Multi-step shape changes:
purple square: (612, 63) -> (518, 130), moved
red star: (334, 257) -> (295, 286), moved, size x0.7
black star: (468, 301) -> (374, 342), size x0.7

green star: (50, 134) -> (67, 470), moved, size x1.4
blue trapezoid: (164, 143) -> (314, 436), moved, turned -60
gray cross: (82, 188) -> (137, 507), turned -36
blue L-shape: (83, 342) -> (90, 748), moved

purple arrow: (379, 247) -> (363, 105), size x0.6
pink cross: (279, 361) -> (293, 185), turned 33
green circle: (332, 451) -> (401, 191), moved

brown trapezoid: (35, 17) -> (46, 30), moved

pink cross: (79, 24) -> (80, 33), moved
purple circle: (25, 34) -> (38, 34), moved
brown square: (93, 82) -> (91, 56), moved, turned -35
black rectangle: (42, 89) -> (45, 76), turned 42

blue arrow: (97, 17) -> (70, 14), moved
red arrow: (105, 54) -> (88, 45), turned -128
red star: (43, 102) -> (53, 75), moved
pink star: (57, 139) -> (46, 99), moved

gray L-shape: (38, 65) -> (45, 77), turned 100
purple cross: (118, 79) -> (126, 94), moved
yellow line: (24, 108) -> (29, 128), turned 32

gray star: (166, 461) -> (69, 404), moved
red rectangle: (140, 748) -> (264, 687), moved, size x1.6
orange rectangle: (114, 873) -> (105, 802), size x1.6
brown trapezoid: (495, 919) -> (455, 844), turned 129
--
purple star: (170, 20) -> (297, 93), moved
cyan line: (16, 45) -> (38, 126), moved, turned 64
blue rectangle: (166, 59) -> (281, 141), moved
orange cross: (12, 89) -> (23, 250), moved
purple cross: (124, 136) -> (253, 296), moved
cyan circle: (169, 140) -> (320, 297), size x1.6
--
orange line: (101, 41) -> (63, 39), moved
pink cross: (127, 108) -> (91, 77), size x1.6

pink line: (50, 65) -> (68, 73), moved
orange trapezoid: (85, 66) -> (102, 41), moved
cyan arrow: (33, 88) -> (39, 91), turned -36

Assignment — Transcribe the records above exactly, beginning at the line that contains "pink cross: (127, 108) -> (91, 77), size x1.6" and ending with the line that contains "cyan arrow: (33, 88) -> (39, 91), turned -36", both included, and nothing else.

Exercise response —
pink cross: (127, 108) -> (91, 77), size x1.6

pink line: (50, 65) -> (68, 73), moved
orange trapezoid: (85, 66) -> (102, 41), moved
cyan arrow: (33, 88) -> (39, 91), turned -36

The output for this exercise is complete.